* begin Task inputs *

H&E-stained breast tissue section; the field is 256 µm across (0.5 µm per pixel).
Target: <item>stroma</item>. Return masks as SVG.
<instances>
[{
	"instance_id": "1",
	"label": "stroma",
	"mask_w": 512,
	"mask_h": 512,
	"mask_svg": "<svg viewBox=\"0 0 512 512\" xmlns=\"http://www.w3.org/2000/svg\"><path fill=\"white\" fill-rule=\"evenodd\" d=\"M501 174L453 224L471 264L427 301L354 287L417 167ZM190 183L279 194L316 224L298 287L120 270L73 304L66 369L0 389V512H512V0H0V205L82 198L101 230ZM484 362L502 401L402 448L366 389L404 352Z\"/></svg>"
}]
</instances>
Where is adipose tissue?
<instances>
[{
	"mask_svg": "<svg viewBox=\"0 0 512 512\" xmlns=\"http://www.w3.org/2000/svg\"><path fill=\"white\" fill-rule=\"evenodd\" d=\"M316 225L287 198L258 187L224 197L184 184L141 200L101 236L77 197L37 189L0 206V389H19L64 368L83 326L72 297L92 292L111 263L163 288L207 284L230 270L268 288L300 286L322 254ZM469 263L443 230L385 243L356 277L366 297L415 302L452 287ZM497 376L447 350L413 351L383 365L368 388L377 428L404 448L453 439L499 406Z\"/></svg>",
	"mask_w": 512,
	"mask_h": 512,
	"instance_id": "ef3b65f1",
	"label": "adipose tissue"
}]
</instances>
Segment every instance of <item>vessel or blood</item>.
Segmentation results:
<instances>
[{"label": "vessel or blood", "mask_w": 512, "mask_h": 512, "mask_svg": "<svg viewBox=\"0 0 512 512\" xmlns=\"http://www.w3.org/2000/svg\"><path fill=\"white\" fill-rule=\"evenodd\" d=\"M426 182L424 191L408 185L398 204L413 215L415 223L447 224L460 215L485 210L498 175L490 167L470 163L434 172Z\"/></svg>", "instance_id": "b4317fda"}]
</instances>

* end Task inputs *

Required task → Repeat the lines above exactly.

Task result →
H&E-stained breast tissue section; the field is 256 µm across (0.5 µm per pixel).
Target: <item>stroma</item>. Return masks as SVG.
<instances>
[{
	"instance_id": "1",
	"label": "stroma",
	"mask_w": 512,
	"mask_h": 512,
	"mask_svg": "<svg viewBox=\"0 0 512 512\" xmlns=\"http://www.w3.org/2000/svg\"><path fill=\"white\" fill-rule=\"evenodd\" d=\"M501 174L453 224L471 264L427 301L354 287L417 167ZM190 183L279 194L316 224L298 287L120 270L73 304L66 369L0 389V512H512V0H0V205L82 198L101 230ZM484 362L502 401L402 448L366 389L404 352Z\"/></svg>"
}]
</instances>
Where is adipose tissue?
<instances>
[{
	"mask_svg": "<svg viewBox=\"0 0 512 512\" xmlns=\"http://www.w3.org/2000/svg\"><path fill=\"white\" fill-rule=\"evenodd\" d=\"M316 225L287 198L258 187L224 197L184 184L141 200L101 236L77 197L37 189L0 206V389H19L64 368L83 326L72 297L92 292L111 263L163 288L207 284L230 270L268 288L300 286L322 254ZM469 263L443 230L385 243L356 277L366 297L415 302L452 287ZM497 376L447 350L413 351L383 365L368 388L377 428L404 448L453 439L499 406Z\"/></svg>",
	"mask_w": 512,
	"mask_h": 512,
	"instance_id": "ef3b65f1",
	"label": "adipose tissue"
}]
</instances>
Segment every instance of <item>vessel or blood</item>.
Segmentation results:
<instances>
[{"label": "vessel or blood", "mask_w": 512, "mask_h": 512, "mask_svg": "<svg viewBox=\"0 0 512 512\" xmlns=\"http://www.w3.org/2000/svg\"><path fill=\"white\" fill-rule=\"evenodd\" d=\"M426 182L424 191L408 185L398 204L413 215L415 223L447 224L460 215L485 210L498 175L490 167L470 163L434 172Z\"/></svg>", "instance_id": "b4317fda"}]
</instances>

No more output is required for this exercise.